[Listed entries Boundary: Start]

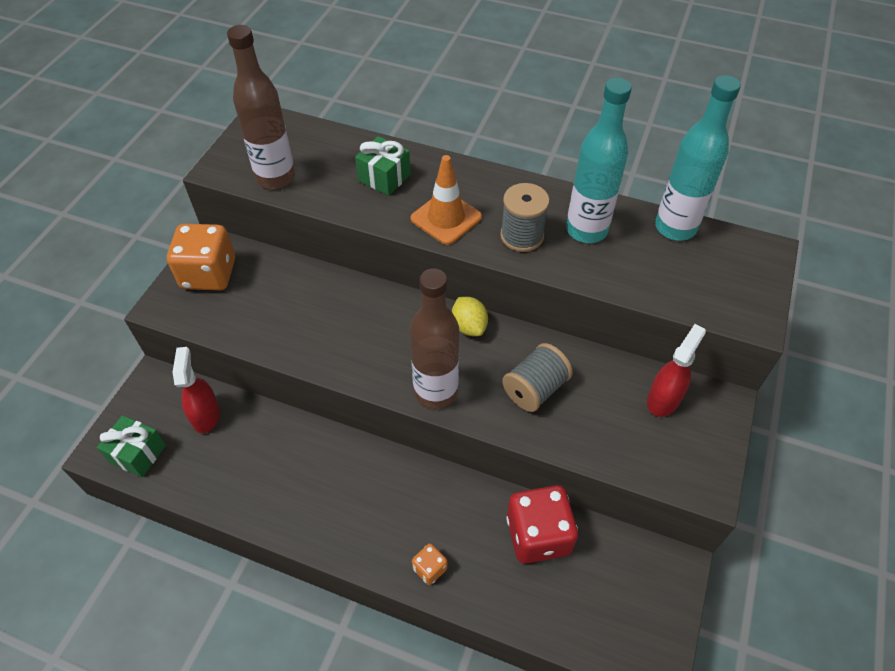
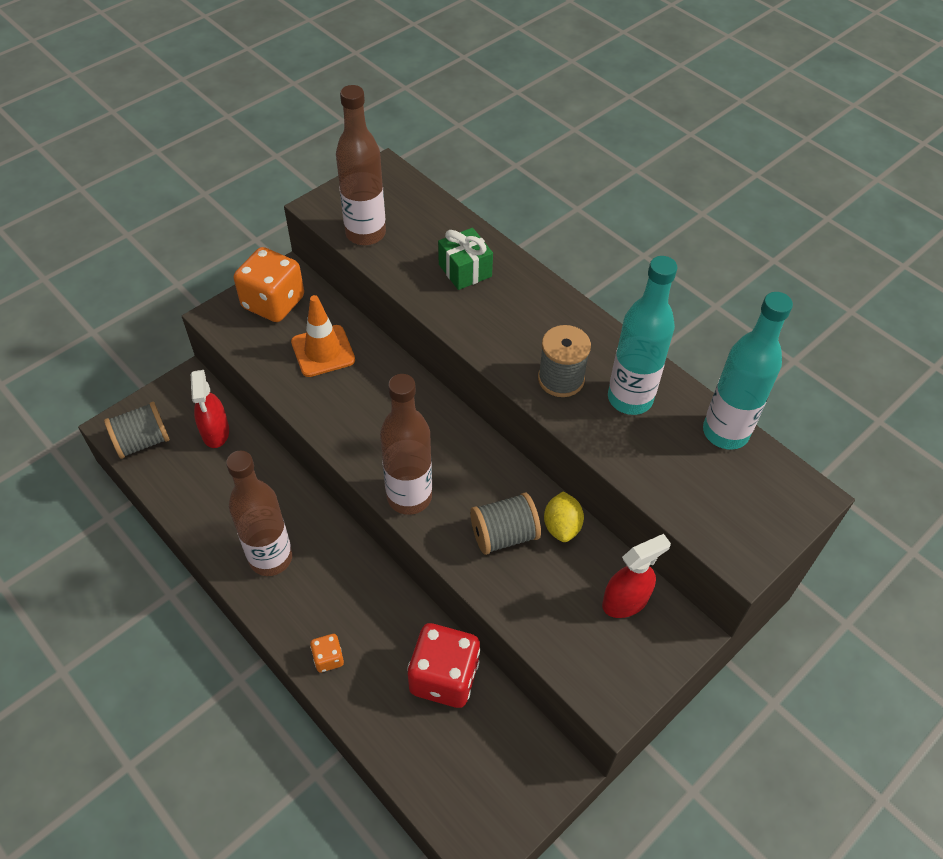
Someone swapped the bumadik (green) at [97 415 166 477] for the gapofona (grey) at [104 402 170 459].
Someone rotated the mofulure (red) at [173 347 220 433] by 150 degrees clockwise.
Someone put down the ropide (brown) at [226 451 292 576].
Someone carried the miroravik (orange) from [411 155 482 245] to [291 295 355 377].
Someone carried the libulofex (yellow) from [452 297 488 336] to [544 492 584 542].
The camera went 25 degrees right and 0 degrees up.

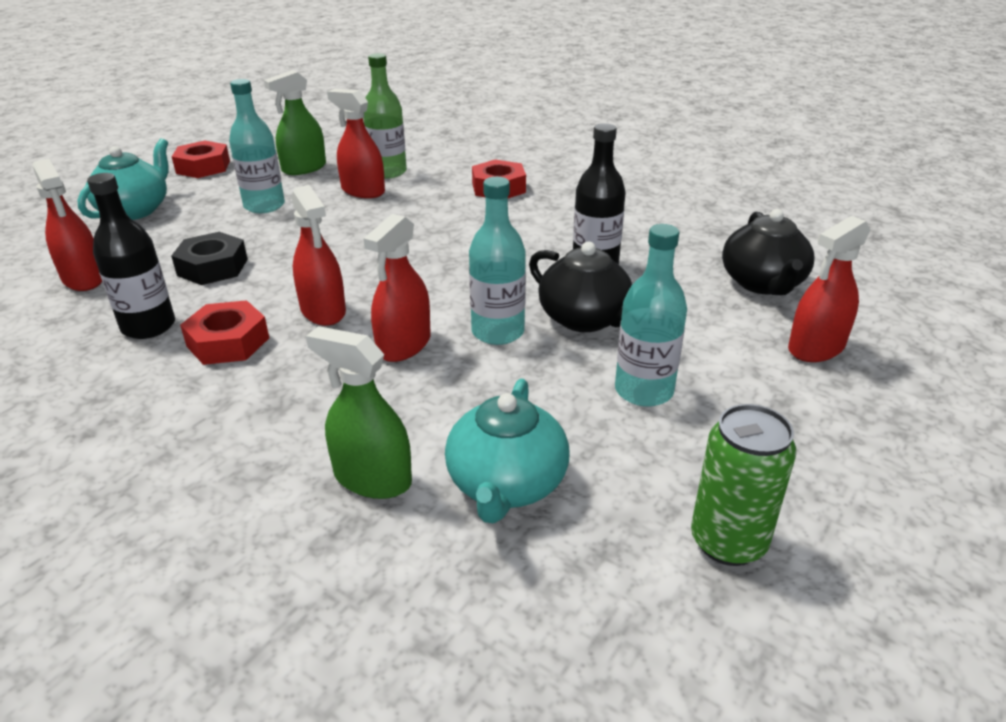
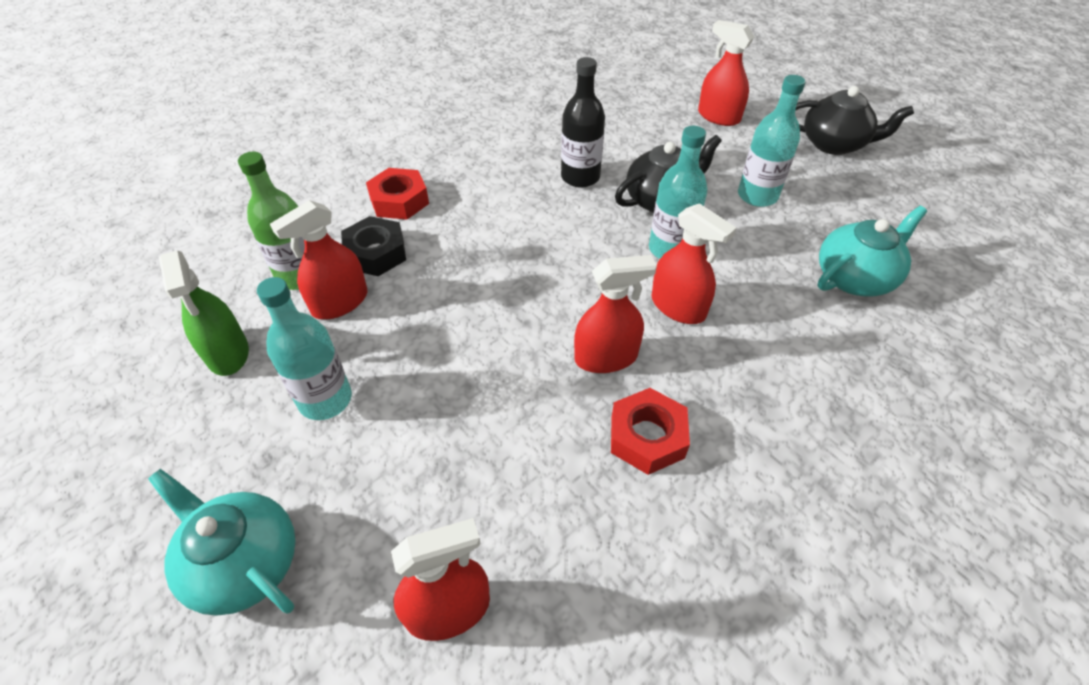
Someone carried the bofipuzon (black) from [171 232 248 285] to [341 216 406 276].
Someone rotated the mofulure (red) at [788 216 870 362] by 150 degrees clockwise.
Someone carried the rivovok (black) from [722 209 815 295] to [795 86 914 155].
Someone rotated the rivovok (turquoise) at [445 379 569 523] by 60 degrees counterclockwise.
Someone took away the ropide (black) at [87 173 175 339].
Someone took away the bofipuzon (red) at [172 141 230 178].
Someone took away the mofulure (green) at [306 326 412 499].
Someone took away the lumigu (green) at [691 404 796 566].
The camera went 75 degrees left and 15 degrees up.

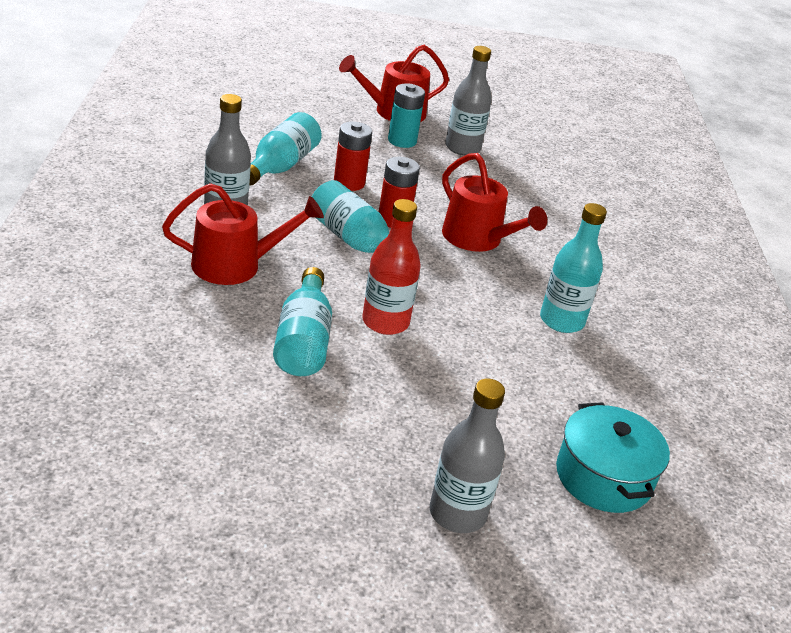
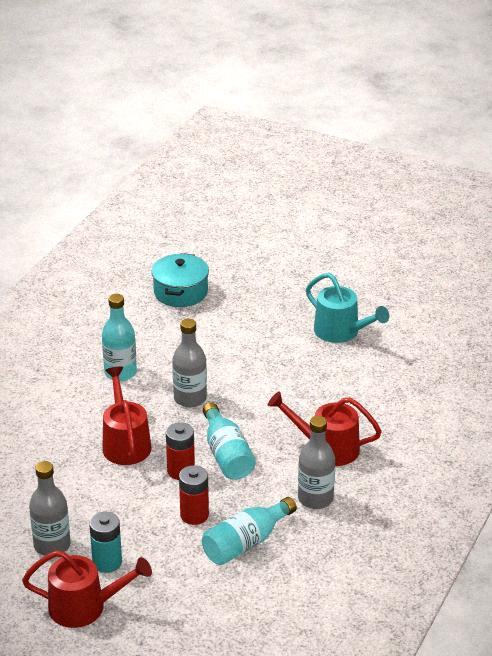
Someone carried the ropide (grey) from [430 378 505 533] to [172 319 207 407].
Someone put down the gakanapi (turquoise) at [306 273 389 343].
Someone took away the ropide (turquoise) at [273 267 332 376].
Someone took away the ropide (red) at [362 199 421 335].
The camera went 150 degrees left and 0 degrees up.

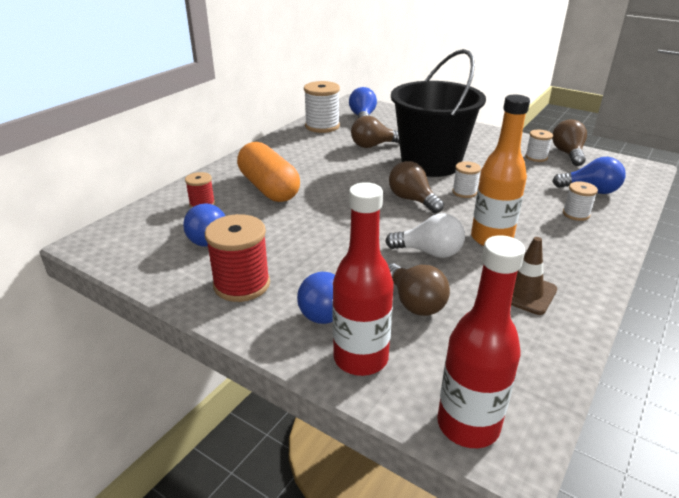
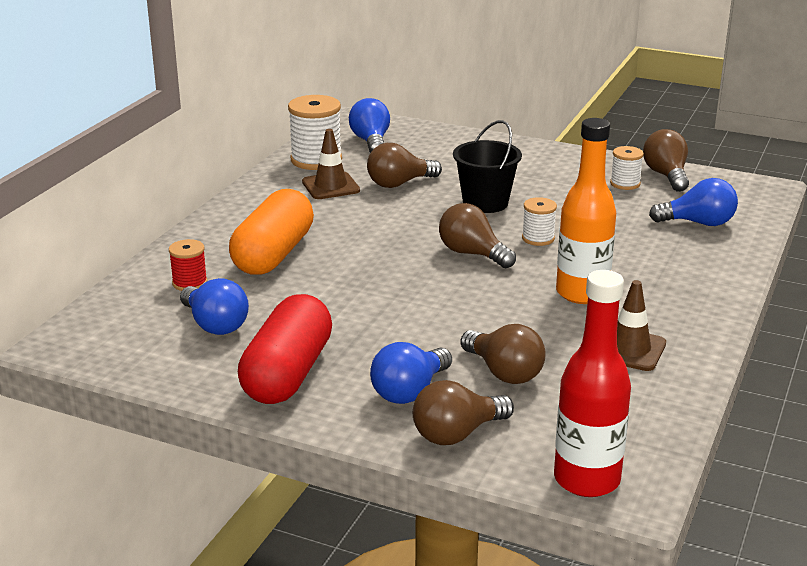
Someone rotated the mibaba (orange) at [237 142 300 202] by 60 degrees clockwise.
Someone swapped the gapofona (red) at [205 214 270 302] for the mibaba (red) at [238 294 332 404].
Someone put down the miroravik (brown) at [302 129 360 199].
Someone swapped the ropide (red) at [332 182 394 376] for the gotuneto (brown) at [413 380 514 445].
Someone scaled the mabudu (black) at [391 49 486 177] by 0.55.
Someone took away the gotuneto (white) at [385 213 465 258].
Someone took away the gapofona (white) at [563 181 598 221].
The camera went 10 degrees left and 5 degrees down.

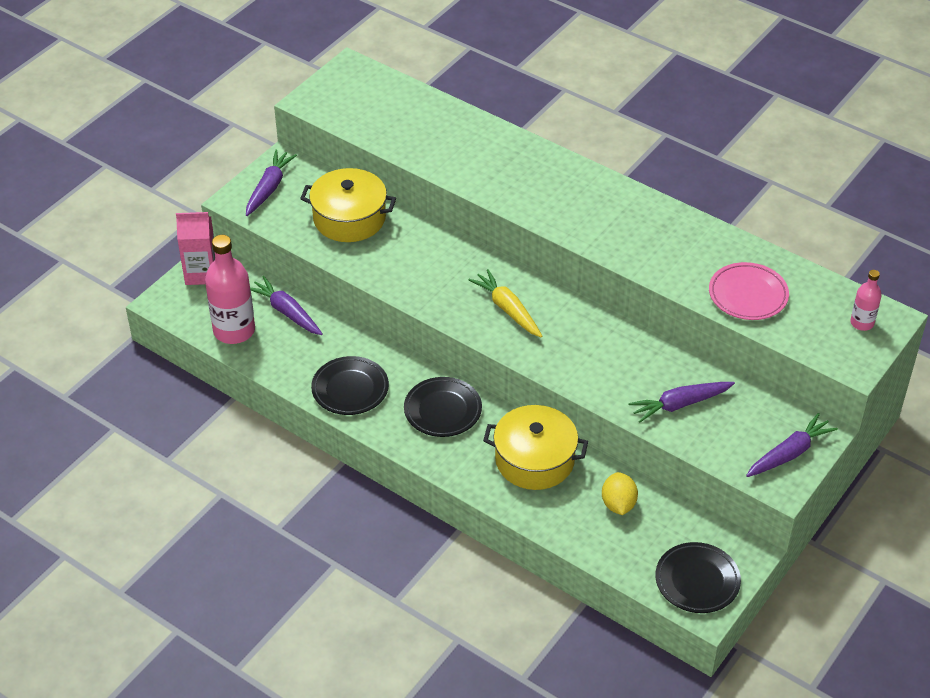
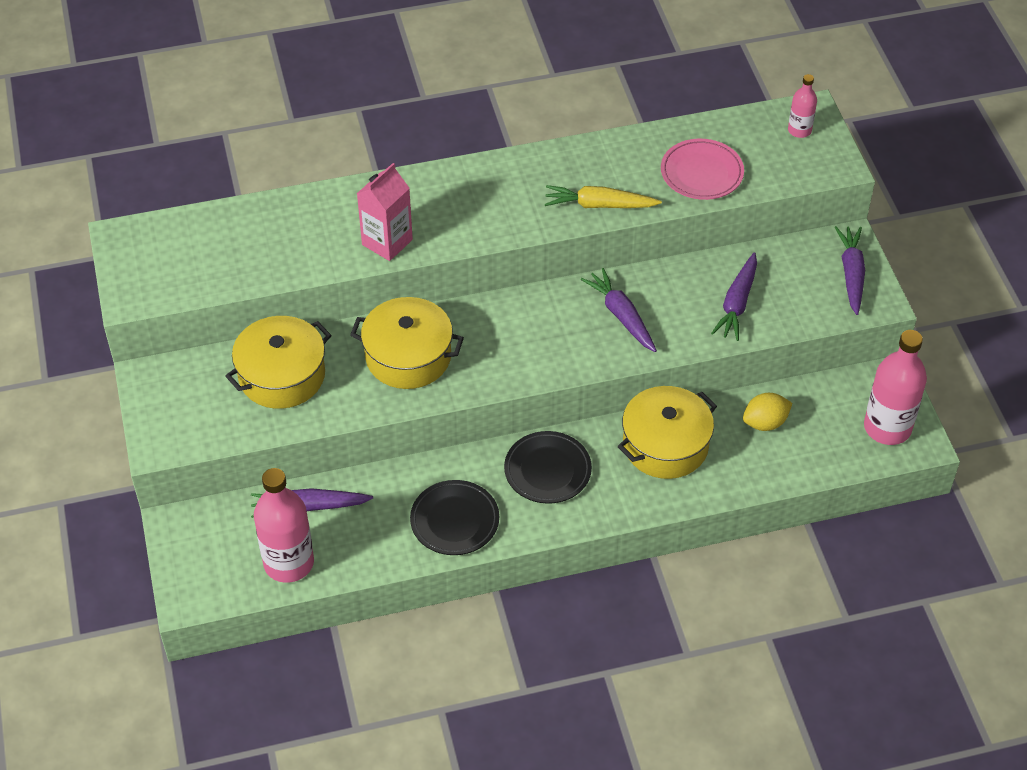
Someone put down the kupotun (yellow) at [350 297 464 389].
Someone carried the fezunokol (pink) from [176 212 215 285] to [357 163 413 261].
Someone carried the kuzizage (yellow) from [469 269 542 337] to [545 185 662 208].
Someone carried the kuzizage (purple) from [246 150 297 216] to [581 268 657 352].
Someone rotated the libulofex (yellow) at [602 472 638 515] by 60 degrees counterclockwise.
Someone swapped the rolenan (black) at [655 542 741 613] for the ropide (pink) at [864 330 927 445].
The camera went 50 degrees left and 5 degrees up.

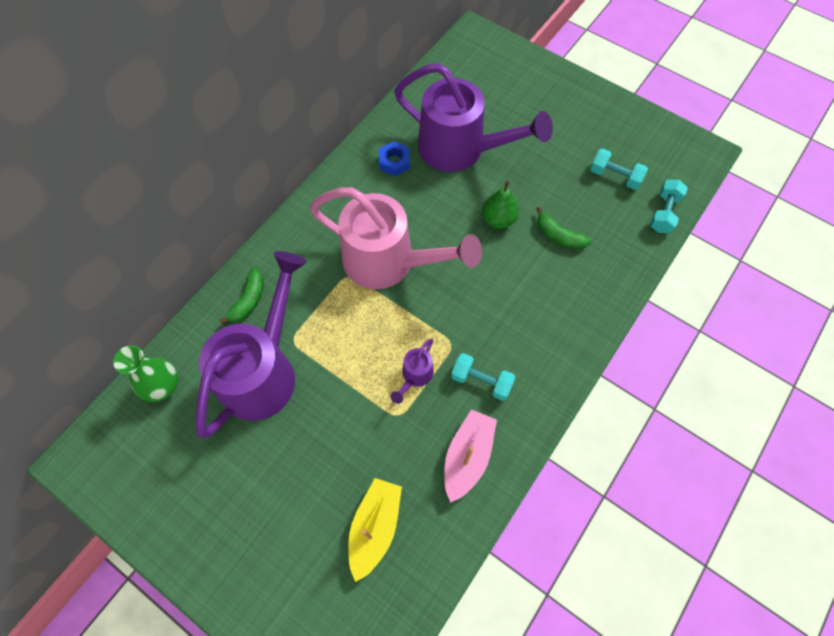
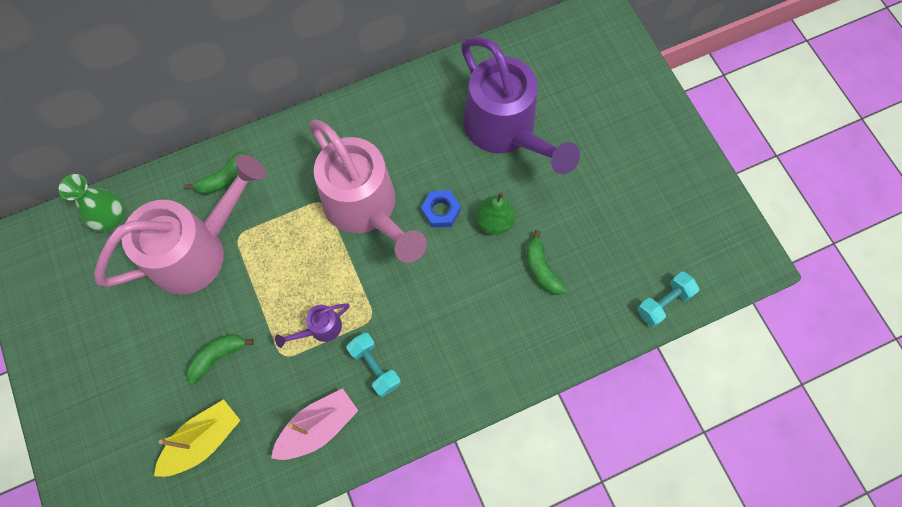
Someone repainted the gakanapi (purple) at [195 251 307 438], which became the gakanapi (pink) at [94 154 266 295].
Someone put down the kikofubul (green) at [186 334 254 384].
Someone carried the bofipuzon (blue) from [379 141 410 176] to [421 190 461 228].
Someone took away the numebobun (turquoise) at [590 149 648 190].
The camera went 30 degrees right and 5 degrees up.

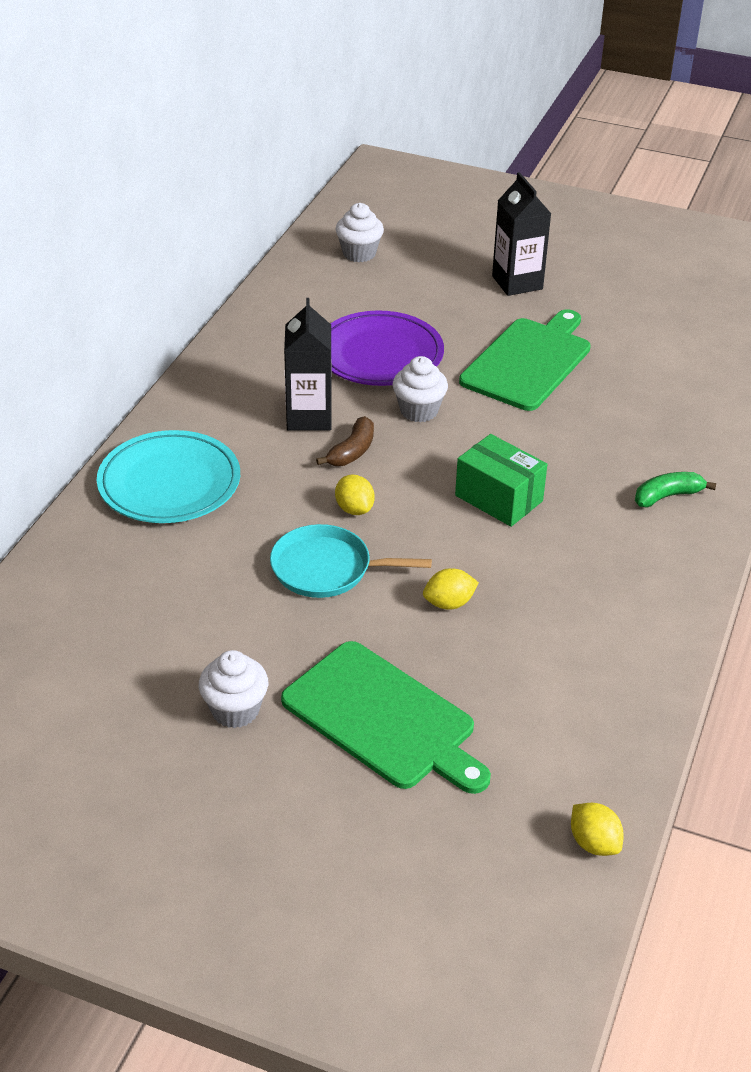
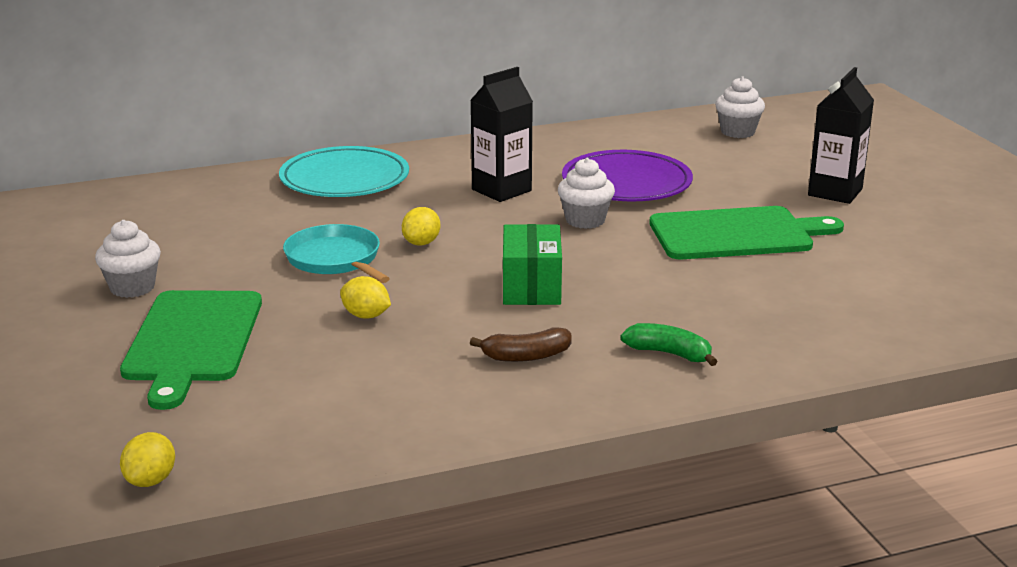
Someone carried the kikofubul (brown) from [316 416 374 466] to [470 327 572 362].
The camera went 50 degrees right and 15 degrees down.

[Listed entries Boundary: End]

▶ **Description of the task**: Take every entry and repeat it verbatim, minus the pictures.

▶ **Task result**:
Someone swapped the bumadik (green) at [97 415 166 477] for the gapofona (grey) at [104 402 170 459].
Someone rotated the mofulure (red) at [173 347 220 433] by 150 degrees clockwise.
Someone put down the ropide (brown) at [226 451 292 576].
Someone carried the miroravik (orange) from [411 155 482 245] to [291 295 355 377].
Someone carried the libulofex (yellow) from [452 297 488 336] to [544 492 584 542].
The camera went 25 degrees right and 0 degrees up.

Someone carried the bofipuzon (black) from [171 232 248 285] to [341 216 406 276].
Someone rotated the mofulure (red) at [788 216 870 362] by 150 degrees clockwise.
Someone carried the rivovok (black) from [722 209 815 295] to [795 86 914 155].
Someone rotated the rivovok (turquoise) at [445 379 569 523] by 60 degrees counterclockwise.
Someone took away the ropide (black) at [87 173 175 339].
Someone took away the bofipuzon (red) at [172 141 230 178].
Someone took away the mofulure (green) at [306 326 412 499].
Someone took away the lumigu (green) at [691 404 796 566].
The camera went 75 degrees left and 15 degrees up.

Someone carried the ropide (grey) from [430 378 505 533] to [172 319 207 407].
Someone put down the gakanapi (turquoise) at [306 273 389 343].
Someone took away the ropide (turquoise) at [273 267 332 376].
Someone took away the ropide (red) at [362 199 421 335].
The camera went 150 degrees left and 0 degrees up.

Someone rotated the mibaba (orange) at [237 142 300 202] by 60 degrees clockwise.
Someone swapped the gapofona (red) at [205 214 270 302] for the mibaba (red) at [238 294 332 404].
Someone put down the miroravik (brown) at [302 129 360 199].
Someone swapped the ropide (red) at [332 182 394 376] for the gotuneto (brown) at [413 380 514 445].
Someone scaled the mabudu (black) at [391 49 486 177] by 0.55.
Someone took away the gotuneto (white) at [385 213 465 258].
Someone took away the gapofona (white) at [563 181 598 221].
The camera went 10 degrees left and 5 degrees down.

Someone put down the kupotun (yellow) at [350 297 464 389].
Someone carried the fezunokol (pink) from [176 212 215 285] to [357 163 413 261].
Someone carried the kuzizage (yellow) from [469 269 542 337] to [545 185 662 208].
Someone carried the kuzizage (purple) from [246 150 297 216] to [581 268 657 352].
Someone rotated the libulofex (yellow) at [602 472 638 515] by 60 degrees counterclockwise.
Someone swapped the rolenan (black) at [655 542 741 613] for the ropide (pink) at [864 330 927 445].
The camera went 50 degrees left and 5 degrees up.

Someone repainted the gakanapi (purple) at [195 251 307 438], which became the gakanapi (pink) at [94 154 266 295].
Someone put down the kikofubul (green) at [186 334 254 384].
Someone carried the bofipuzon (blue) from [379 141 410 176] to [421 190 461 228].
Someone took away the numebobun (turquoise) at [590 149 648 190].
The camera went 30 degrees right and 5 degrees up.

Someone carried the kikofubul (brown) from [316 416 374 466] to [470 327 572 362].
The camera went 50 degrees right and 15 degrees down.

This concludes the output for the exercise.